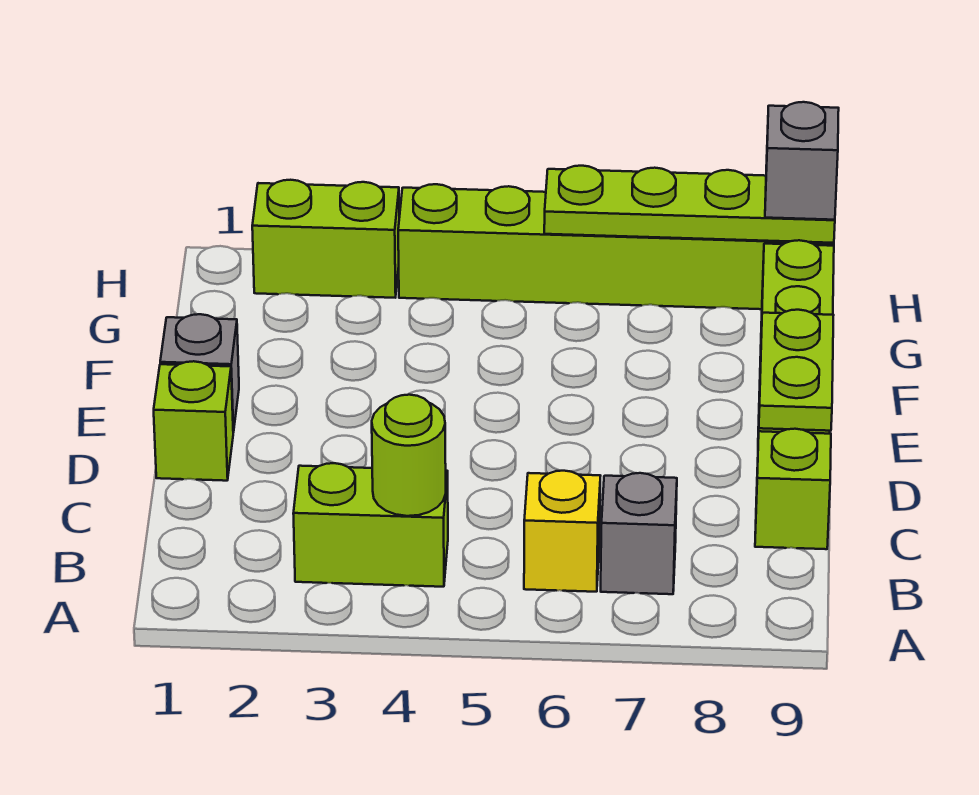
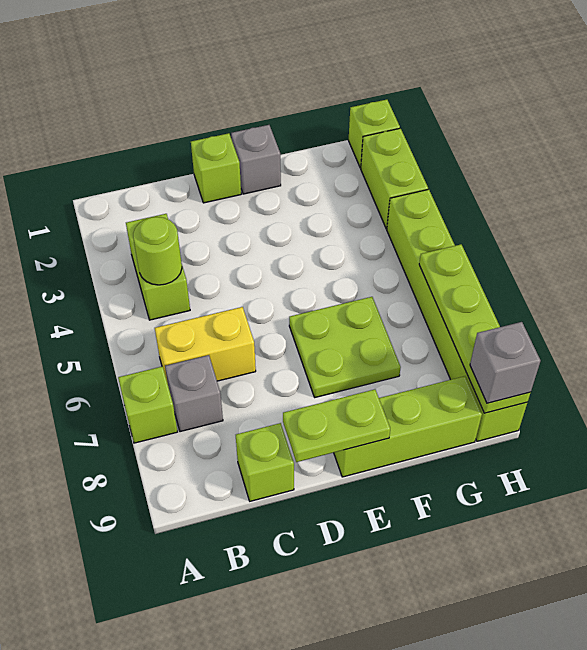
none -> lime brick A7 level 1
yellow brick B6 level 1 -> yellow brick B6:C6 level 1
none -> lime plate E6:F7 level 1
none -> lime brick H1 level 1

= = = = = = =

WHAT THIS TASK INVOLVES. Write out every line from the data above that includes "none".

SOLUTION BELOW.
none -> lime brick A7 level 1
none -> lime plate E6:F7 level 1
none -> lime brick H1 level 1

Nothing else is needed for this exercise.